SUPPLIED MATERIAL below:

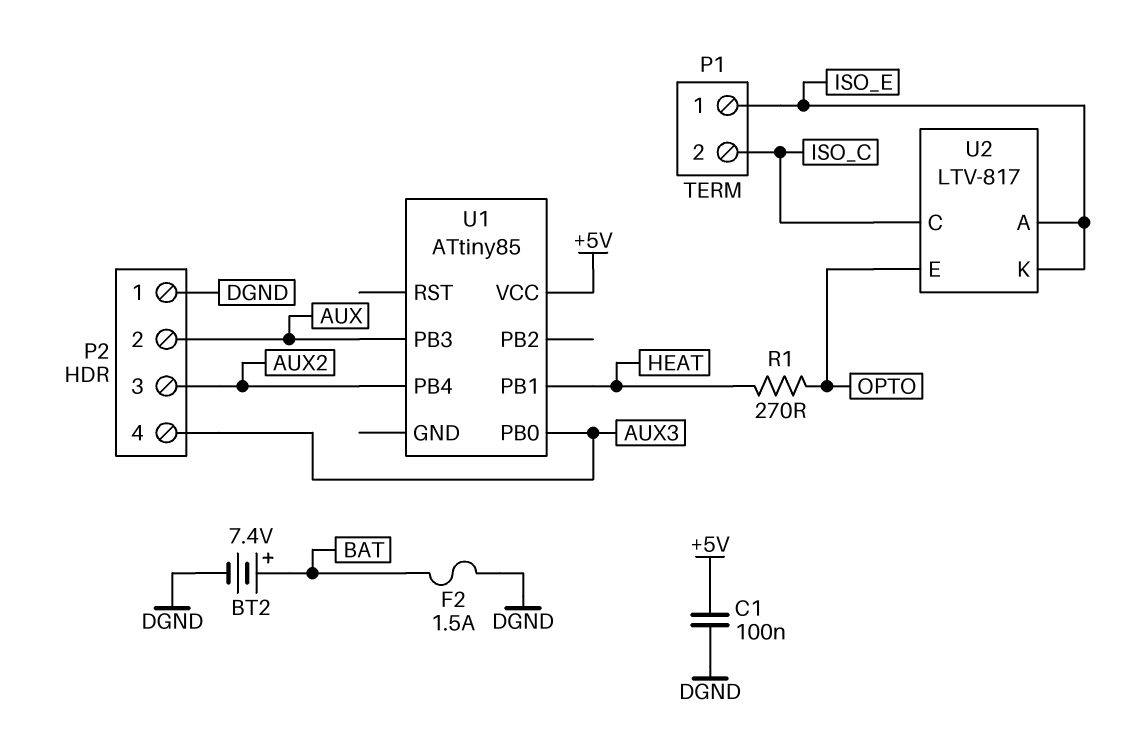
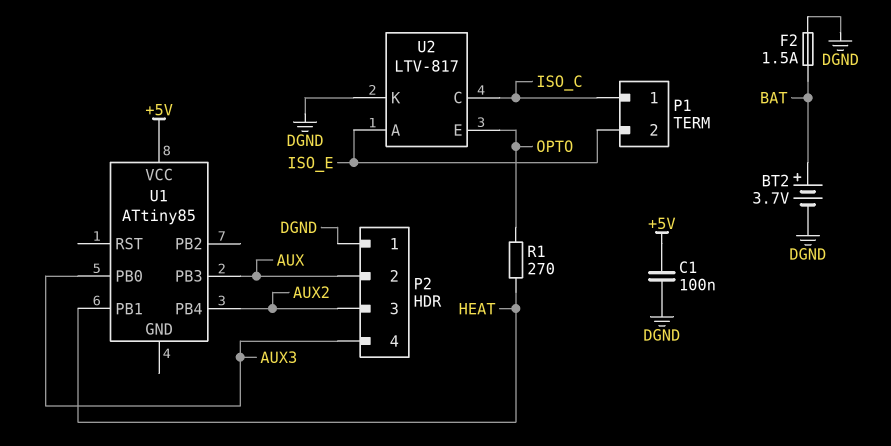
BT2: 7.4V (plus BAT, minus DGND) -> 3.7V (plus BAT, minus DGND)
P1 pin 1: ISO_E -> ISO_C
P1 pin 2: ISO_C -> ISO_E
U2 pin K: ISO_E -> DGND

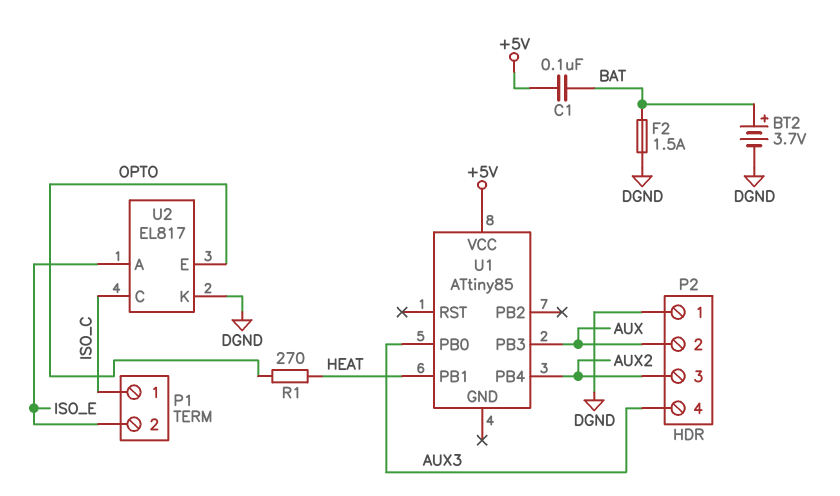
C1: 100nF (+5V, DGND) -> 100nF (+5V, BAT)
U2: LTV-817 -> EL817

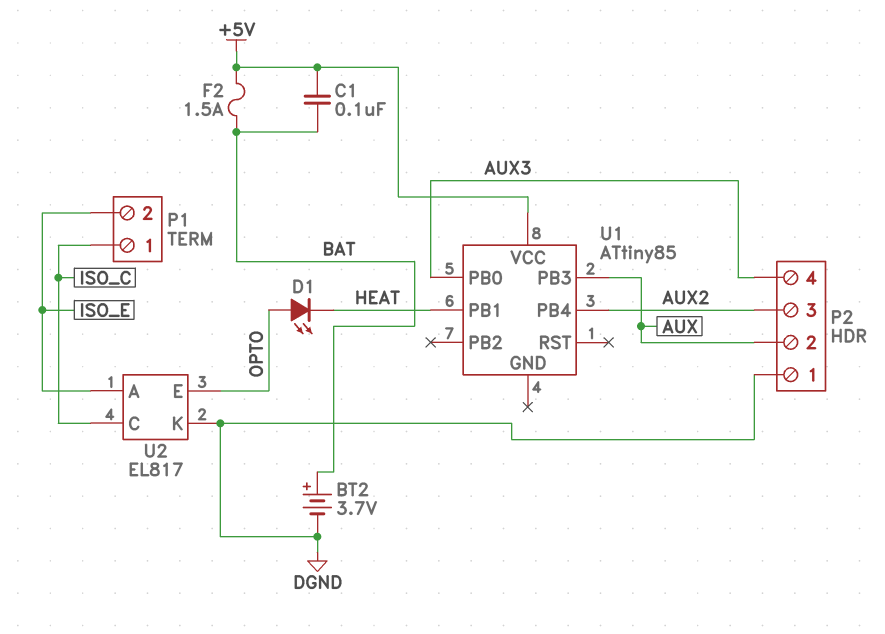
D1: none -> LED (A OPTO, K HEAT)
F2: 1.5A (BAT, DGND) -> 1.5A (+5V, BAT)
R1: 270 (HEAT, OPTO) -> none

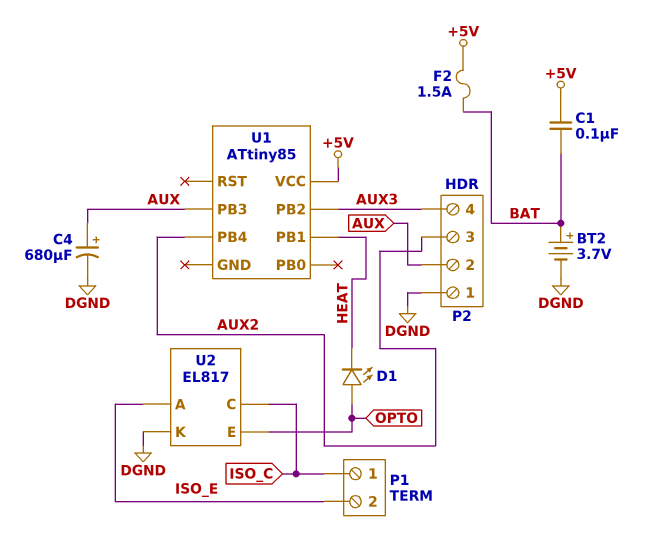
C4: none -> 680uF (plus AUX, minus DGND)
U1 pin PB0: AUX3 -> none
U1 pin PB2: none -> AUX3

End of SUPPLIED MATERIAL.

**YOUR OBJECTIVE:**
Could you give back the full listing word for word, leaving out the images?

**RESPONSE TO THIS EXERCISE:**
BT2: 7.4V (plus BAT, minus DGND) -> 3.7V (plus BAT, minus DGND)
P1 pin 1: ISO_E -> ISO_C
P1 pin 2: ISO_C -> ISO_E
U2 pin K: ISO_E -> DGND

C1: 100nF (+5V, DGND) -> 100nF (+5V, BAT)
U2: LTV-817 -> EL817

D1: none -> LED (A OPTO, K HEAT)
F2: 1.5A (BAT, DGND) -> 1.5A (+5V, BAT)
R1: 270 (HEAT, OPTO) -> none

C4: none -> 680uF (plus AUX, minus DGND)
U1 pin PB0: AUX3 -> none
U1 pin PB2: none -> AUX3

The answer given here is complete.